**Exercise goal:** Would you please print the data a second time, exactly as it stands?

**Data supplied:**
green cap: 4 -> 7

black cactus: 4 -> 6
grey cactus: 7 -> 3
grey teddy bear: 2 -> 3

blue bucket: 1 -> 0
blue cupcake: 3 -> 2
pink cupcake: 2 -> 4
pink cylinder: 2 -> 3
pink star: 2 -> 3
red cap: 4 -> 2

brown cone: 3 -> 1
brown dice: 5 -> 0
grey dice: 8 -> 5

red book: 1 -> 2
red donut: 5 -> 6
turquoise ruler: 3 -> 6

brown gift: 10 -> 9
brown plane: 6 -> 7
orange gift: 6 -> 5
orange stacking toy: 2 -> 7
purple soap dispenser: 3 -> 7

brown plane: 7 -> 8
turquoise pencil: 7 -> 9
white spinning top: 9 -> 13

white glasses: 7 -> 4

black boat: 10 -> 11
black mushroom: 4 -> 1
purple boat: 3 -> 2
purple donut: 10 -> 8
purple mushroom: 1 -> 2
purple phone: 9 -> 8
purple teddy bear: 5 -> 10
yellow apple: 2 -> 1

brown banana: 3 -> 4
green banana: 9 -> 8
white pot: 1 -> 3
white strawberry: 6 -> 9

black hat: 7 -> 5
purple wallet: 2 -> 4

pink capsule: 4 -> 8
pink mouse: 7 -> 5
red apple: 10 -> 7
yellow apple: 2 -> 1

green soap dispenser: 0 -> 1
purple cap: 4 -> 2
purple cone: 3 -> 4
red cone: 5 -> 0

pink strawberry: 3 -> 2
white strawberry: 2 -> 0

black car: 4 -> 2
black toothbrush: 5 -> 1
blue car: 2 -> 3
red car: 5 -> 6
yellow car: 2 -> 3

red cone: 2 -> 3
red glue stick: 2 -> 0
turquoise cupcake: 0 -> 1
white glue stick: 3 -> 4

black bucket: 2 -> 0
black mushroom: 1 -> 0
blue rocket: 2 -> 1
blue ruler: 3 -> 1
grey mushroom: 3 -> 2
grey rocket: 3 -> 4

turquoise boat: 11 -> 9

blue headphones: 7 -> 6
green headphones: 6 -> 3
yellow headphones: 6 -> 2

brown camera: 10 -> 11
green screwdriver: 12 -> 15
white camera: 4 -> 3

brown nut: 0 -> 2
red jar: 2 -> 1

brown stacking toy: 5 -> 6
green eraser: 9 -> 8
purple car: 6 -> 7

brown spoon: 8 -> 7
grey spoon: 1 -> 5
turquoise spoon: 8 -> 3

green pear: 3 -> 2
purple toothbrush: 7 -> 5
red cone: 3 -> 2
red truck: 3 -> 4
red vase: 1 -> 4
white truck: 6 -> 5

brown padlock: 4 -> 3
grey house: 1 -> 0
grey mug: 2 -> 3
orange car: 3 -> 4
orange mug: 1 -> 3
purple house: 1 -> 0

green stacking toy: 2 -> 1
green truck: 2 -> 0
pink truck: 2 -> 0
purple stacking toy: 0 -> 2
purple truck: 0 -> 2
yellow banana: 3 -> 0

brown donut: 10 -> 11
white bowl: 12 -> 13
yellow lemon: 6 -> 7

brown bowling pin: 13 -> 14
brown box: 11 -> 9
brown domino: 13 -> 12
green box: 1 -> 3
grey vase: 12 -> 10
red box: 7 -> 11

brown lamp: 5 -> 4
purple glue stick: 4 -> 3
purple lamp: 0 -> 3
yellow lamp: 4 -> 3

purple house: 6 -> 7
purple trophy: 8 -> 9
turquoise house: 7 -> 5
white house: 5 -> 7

**Solution for this problem:**
green cap: 4 -> 7

black cactus: 4 -> 6
grey cactus: 7 -> 3
grey teddy bear: 2 -> 3

blue bucket: 1 -> 0
blue cupcake: 3 -> 2
pink cupcake: 2 -> 4
pink cylinder: 2 -> 3
pink star: 2 -> 3
red cap: 4 -> 2

brown cone: 3 -> 1
brown dice: 5 -> 0
grey dice: 8 -> 5

red book: 1 -> 2
red donut: 5 -> 6
turquoise ruler: 3 -> 6

brown gift: 10 -> 9
brown plane: 6 -> 7
orange gift: 6 -> 5
orange stacking toy: 2 -> 7
purple soap dispenser: 3 -> 7

brown plane: 7 -> 8
turquoise pencil: 7 -> 9
white spinning top: 9 -> 13

white glasses: 7 -> 4

black boat: 10 -> 11
black mushroom: 4 -> 1
purple boat: 3 -> 2
purple donut: 10 -> 8
purple mushroom: 1 -> 2
purple phone: 9 -> 8
purple teddy bear: 5 -> 10
yellow apple: 2 -> 1

brown banana: 3 -> 4
green banana: 9 -> 8
white pot: 1 -> 3
white strawberry: 6 -> 9

black hat: 7 -> 5
purple wallet: 2 -> 4

pink capsule: 4 -> 8
pink mouse: 7 -> 5
red apple: 10 -> 7
yellow apple: 2 -> 1

green soap dispenser: 0 -> 1
purple cap: 4 -> 2
purple cone: 3 -> 4
red cone: 5 -> 0

pink strawberry: 3 -> 2
white strawberry: 2 -> 0

black car: 4 -> 2
black toothbrush: 5 -> 1
blue car: 2 -> 3
red car: 5 -> 6
yellow car: 2 -> 3

red cone: 2 -> 3
red glue stick: 2 -> 0
turquoise cupcake: 0 -> 1
white glue stick: 3 -> 4

black bucket: 2 -> 0
black mushroom: 1 -> 0
blue rocket: 2 -> 1
blue ruler: 3 -> 1
grey mushroom: 3 -> 2
grey rocket: 3 -> 4

turquoise boat: 11 -> 9

blue headphones: 7 -> 6
green headphones: 6 -> 3
yellow headphones: 6 -> 2

brown camera: 10 -> 11
green screwdriver: 12 -> 15
white camera: 4 -> 3

brown nut: 0 -> 2
red jar: 2 -> 1

brown stacking toy: 5 -> 6
green eraser: 9 -> 8
purple car: 6 -> 7

brown spoon: 8 -> 7
grey spoon: 1 -> 5
turquoise spoon: 8 -> 3

green pear: 3 -> 2
purple toothbrush: 7 -> 5
red cone: 3 -> 2
red truck: 3 -> 4
red vase: 1 -> 4
white truck: 6 -> 5

brown padlock: 4 -> 3
grey house: 1 -> 0
grey mug: 2 -> 3
orange car: 3 -> 4
orange mug: 1 -> 3
purple house: 1 -> 0

green stacking toy: 2 -> 1
green truck: 2 -> 0
pink truck: 2 -> 0
purple stacking toy: 0 -> 2
purple truck: 0 -> 2
yellow banana: 3 -> 0

brown donut: 10 -> 11
white bowl: 12 -> 13
yellow lemon: 6 -> 7

brown bowling pin: 13 -> 14
brown box: 11 -> 9
brown domino: 13 -> 12
green box: 1 -> 3
grey vase: 12 -> 10
red box: 7 -> 11

brown lamp: 5 -> 4
purple glue stick: 4 -> 3
purple lamp: 0 -> 3
yellow lamp: 4 -> 3

purple house: 6 -> 7
purple trophy: 8 -> 9
turquoise house: 7 -> 5
white house: 5 -> 7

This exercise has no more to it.